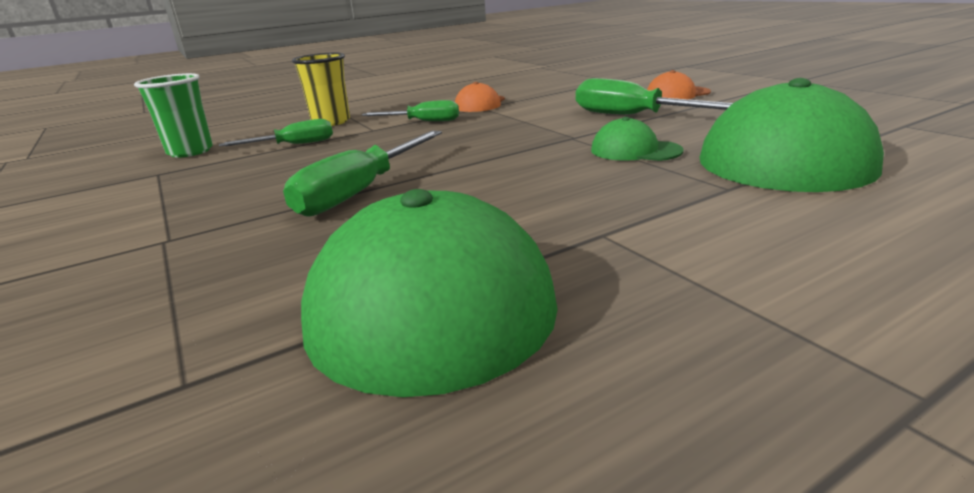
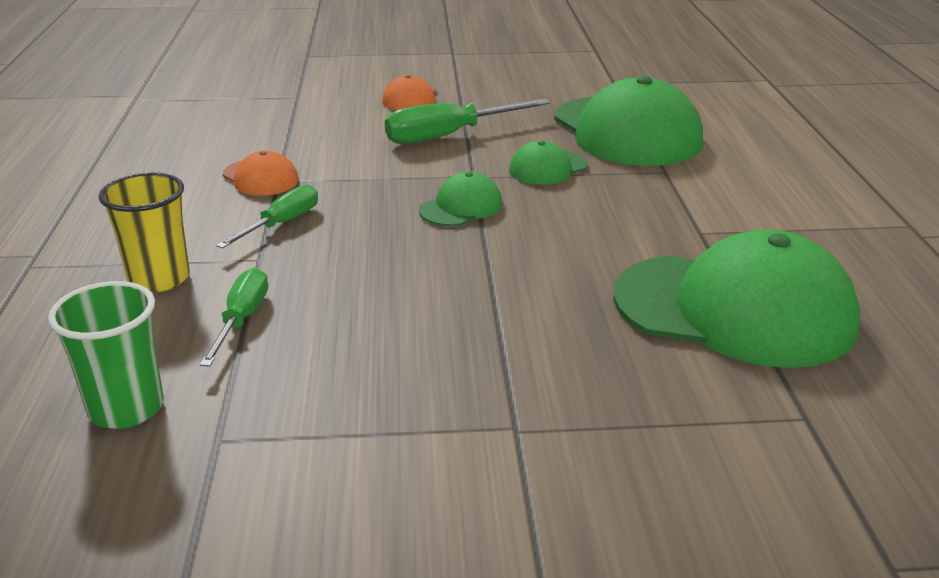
camera: 65 degrees left, 5 degrees up
green screwdriver [283,131,442,217] -> none
none -> green cap [419,171,503,226]

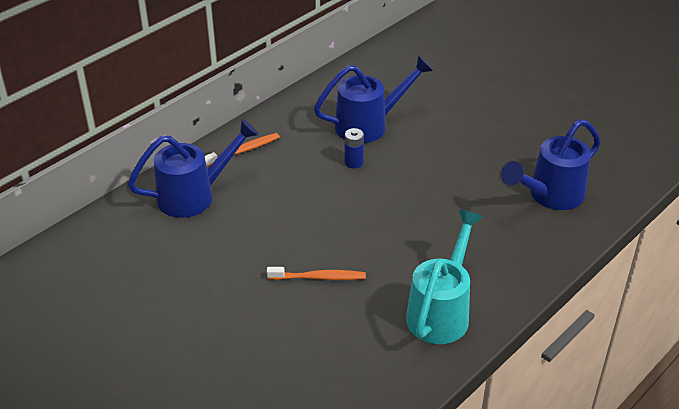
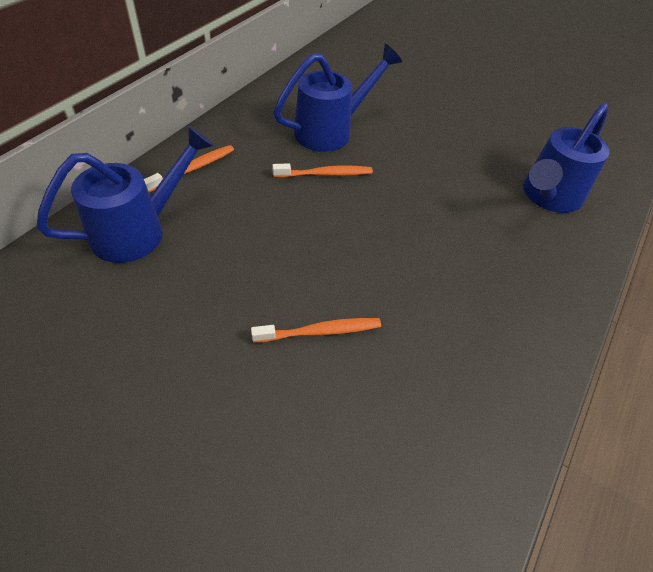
camera: 15 degrees left, 10 degrees up
blue battery [344,128,364,168] -> orange toothbrush [272,163,373,178]
turquoise watering can [406,209,483,344] -> none

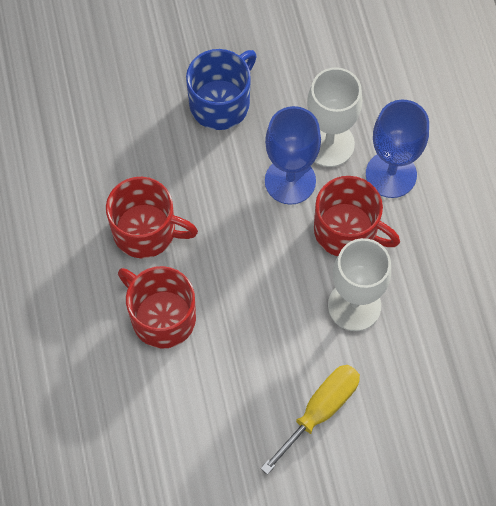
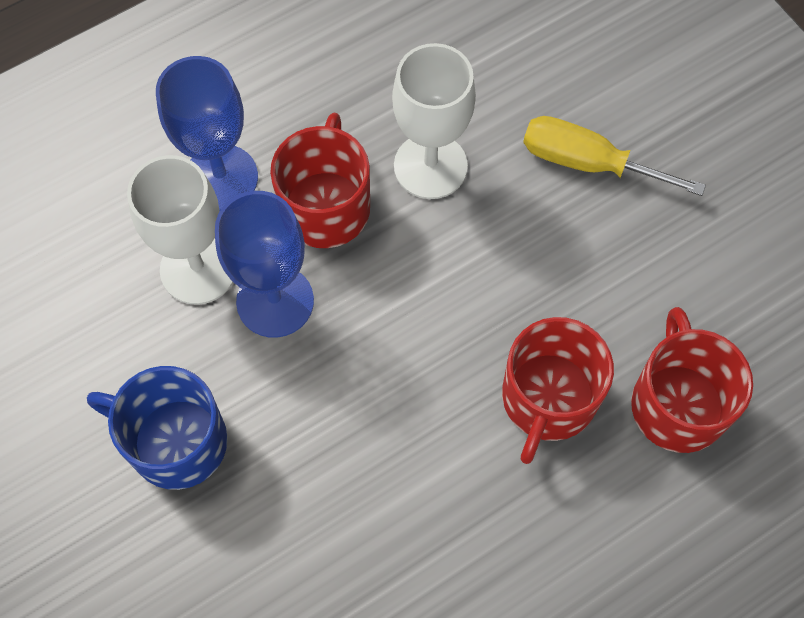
camera: 110 degrees left, 0 degrees up
red mug [106,177,198,259] -> red mug moved to [631,307,753,453]

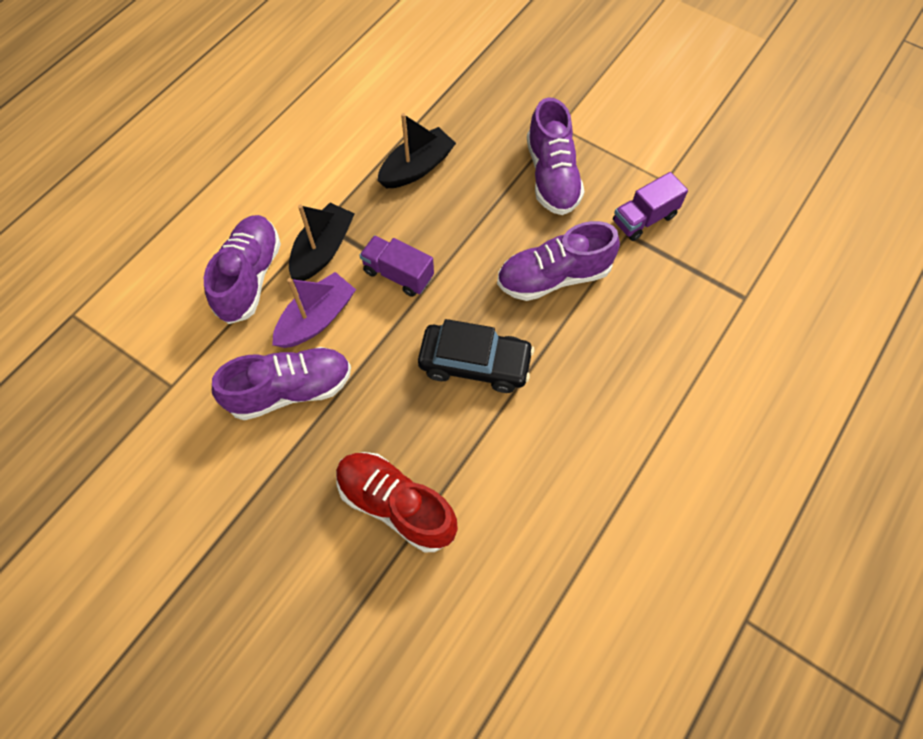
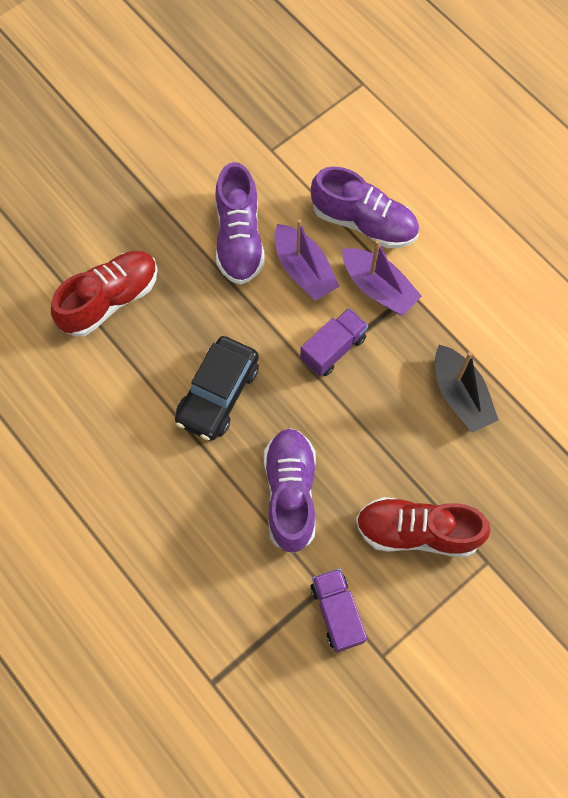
camera: 105 degrees right, 5 degrees up
black boat [289,203,355,281] -> purple boat [342,240,422,316]
purple shoe [527,97,585,215] -> red shoe [356,497,490,557]

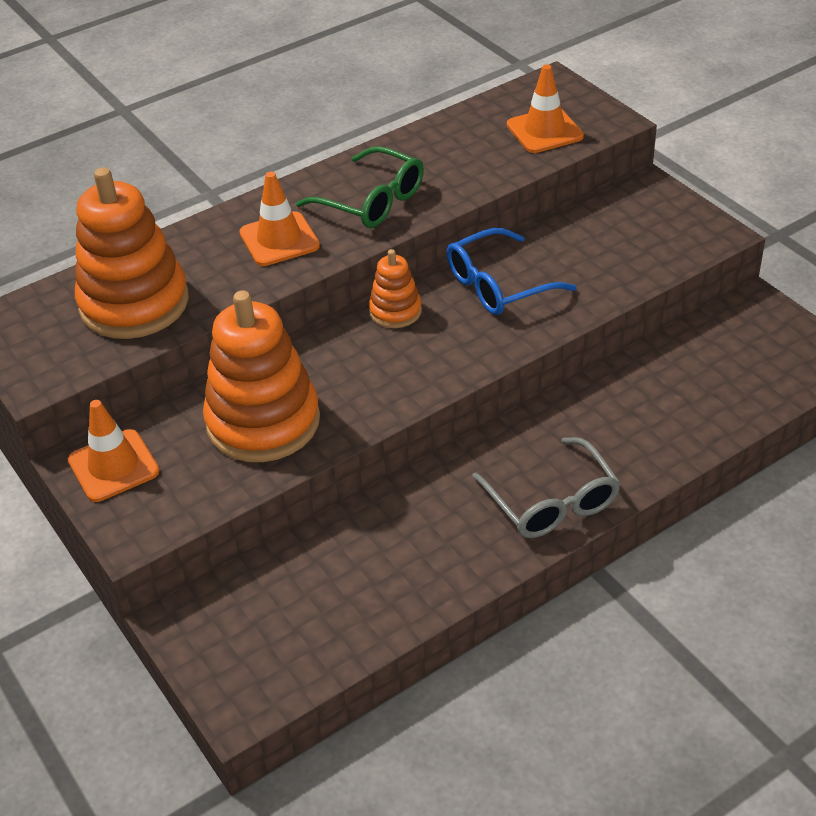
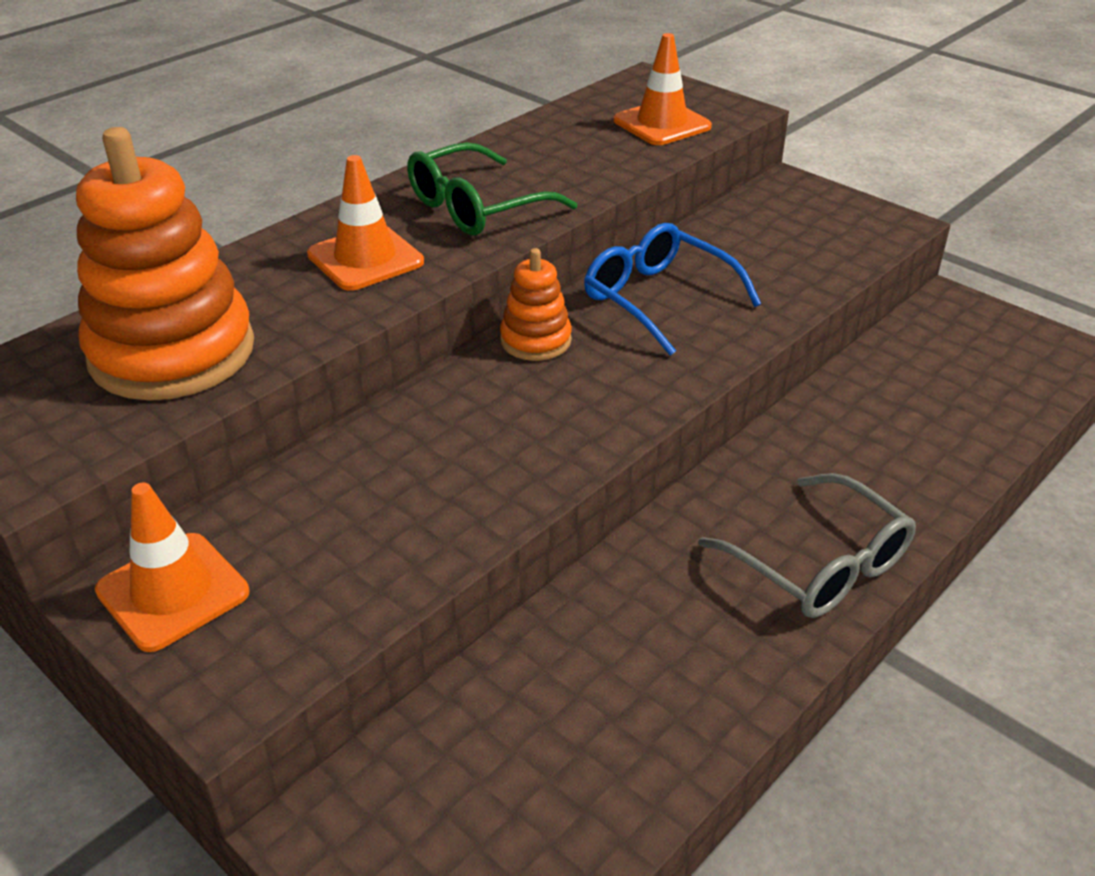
camera: 15 degrees left, 5 degrees down
orange stacking toy [203,291,320,462] -> none
green glasses [296,146,424,228] -> green glasses turned 120 degrees clockwise [407,142,577,235]
blue glasses [446,228,576,315] -> blue glasses turned 90 degrees clockwise [584,223,761,356]

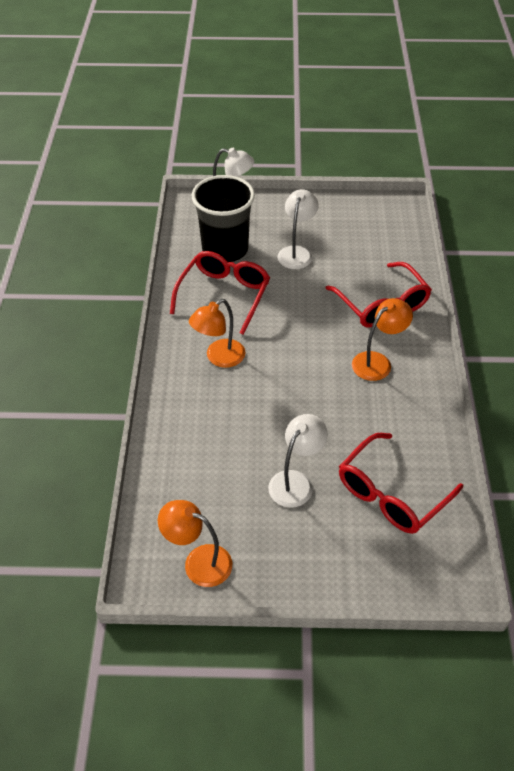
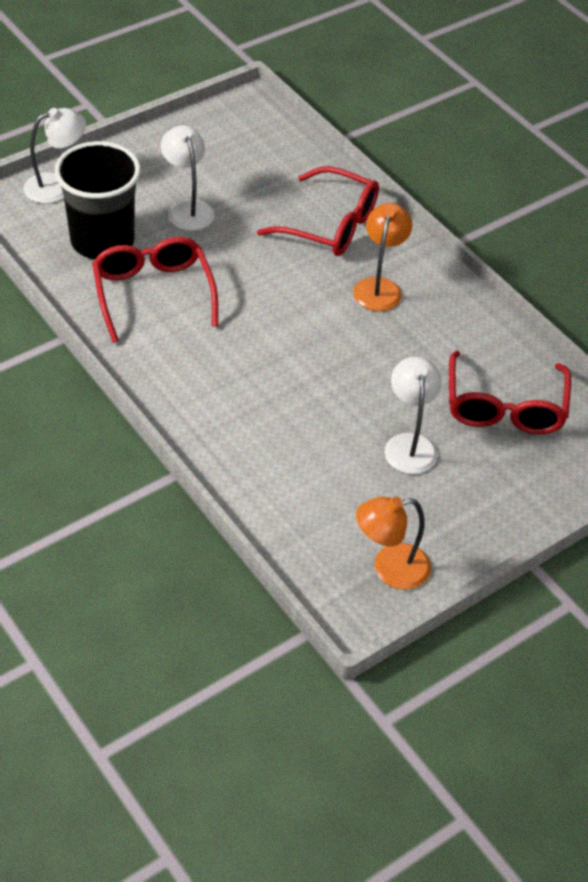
camera: 40 degrees left, 0 degrees up
orange lamp [189,299,245,368] -> none

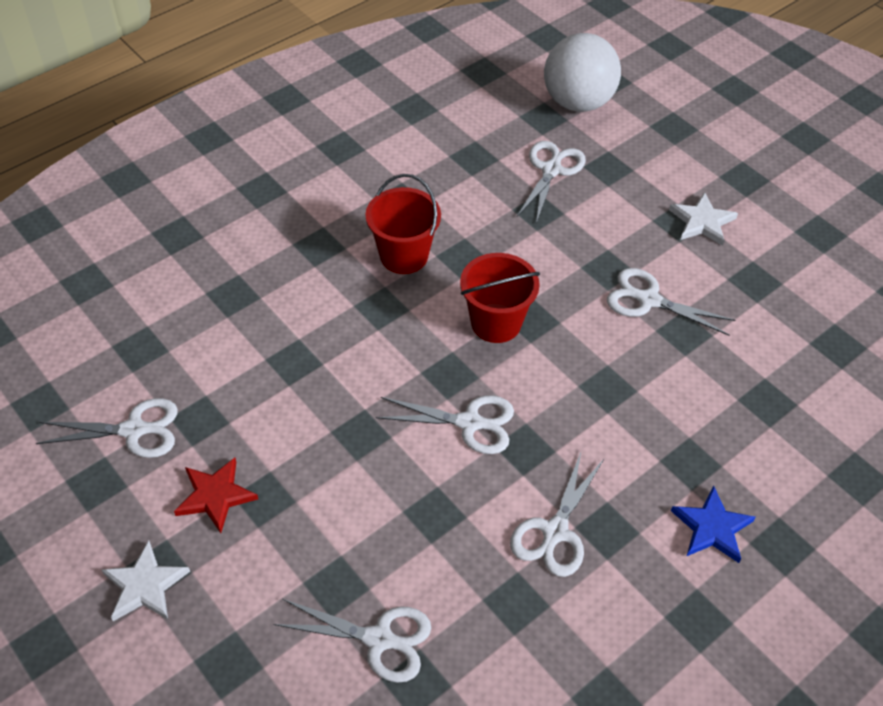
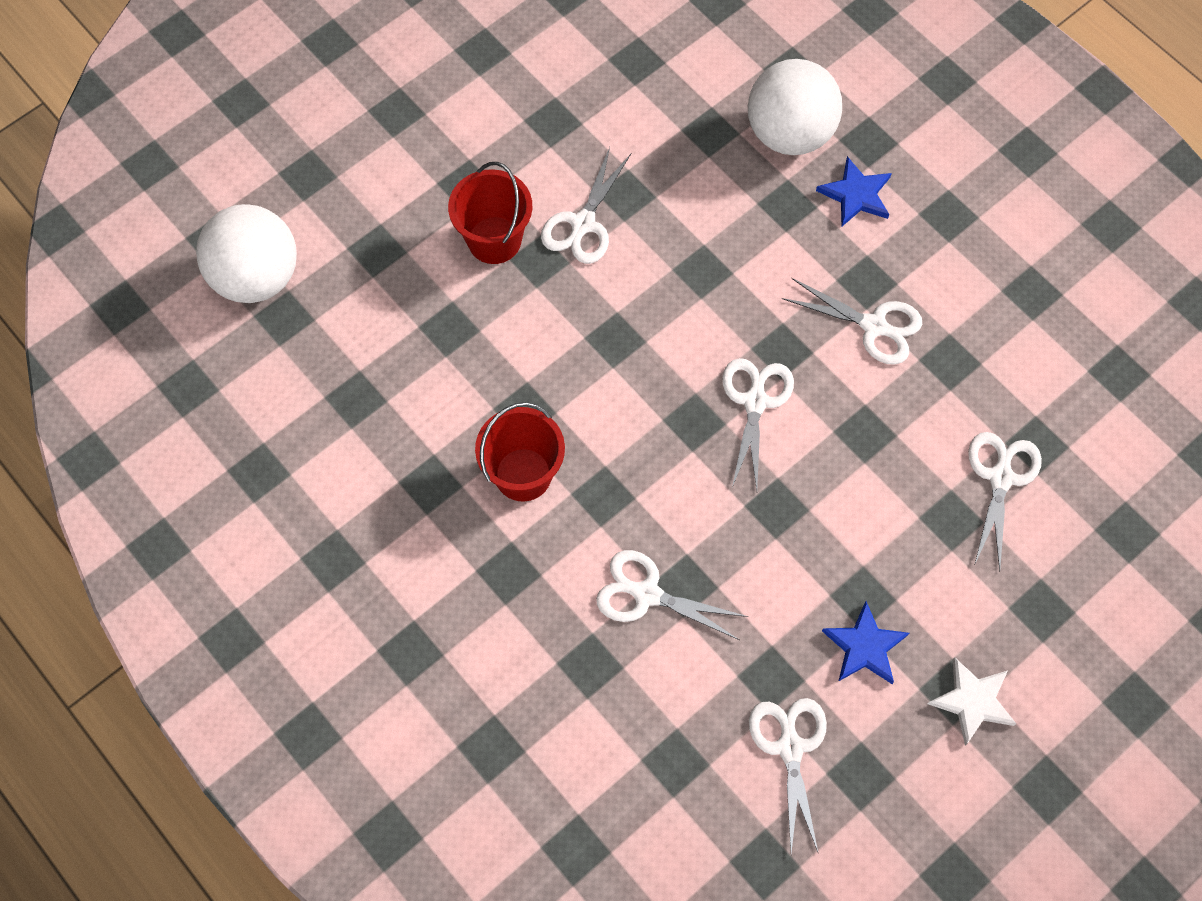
camera: 90 degrees left, 15 degrees up
red star [174,458,258,533] -> blue star [822,601,909,684]
red bucket [460,253,540,343] -> red bucket moved to [448,162,532,264]
white scissors [517,141,586,223] -> white scissors moved to [596,550,748,640]
white star [669,192,738,246] -> none
none -> white ball [748,59,842,155]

*****

WHAT THE EXERCISE ASKS: All records above are to be repeated exactly, with the images left out.

RESPONSE BOX:
camera: 65 degrees left, 5 degrees up
green screwdriver [283,131,442,217] -> none
none -> green cap [419,171,503,226]

camera: 15 degrees left, 10 degrees up
blue battery [344,128,364,168] -> orange toothbrush [272,163,373,178]
turquoise watering can [406,209,483,344] -> none

camera: 110 degrees left, 0 degrees up
red mug [106,177,198,259] -> red mug moved to [631,307,753,453]

camera: 105 degrees right, 5 degrees up
black boat [289,203,355,281] -> purple boat [342,240,422,316]
purple shoe [527,97,585,215] -> red shoe [356,497,490,557]

camera: 15 degrees left, 5 degrees down
orange stacking toy [203,291,320,462] -> none
green glasses [296,146,424,228] -> green glasses turned 120 degrees clockwise [407,142,577,235]
blue glasses [446,228,576,315] -> blue glasses turned 90 degrees clockwise [584,223,761,356]

camera: 40 degrees left, 0 degrees up
orange lamp [189,299,245,368] -> none

camera: 90 degrees left, 15 degrees up
red star [174,458,258,533] -> blue star [822,601,909,684]
red bucket [460,253,540,343] -> red bucket moved to [448,162,532,264]
white scissors [517,141,586,223] -> white scissors moved to [596,550,748,640]
white star [669,192,738,246] -> none
none -> white ball [748,59,842,155]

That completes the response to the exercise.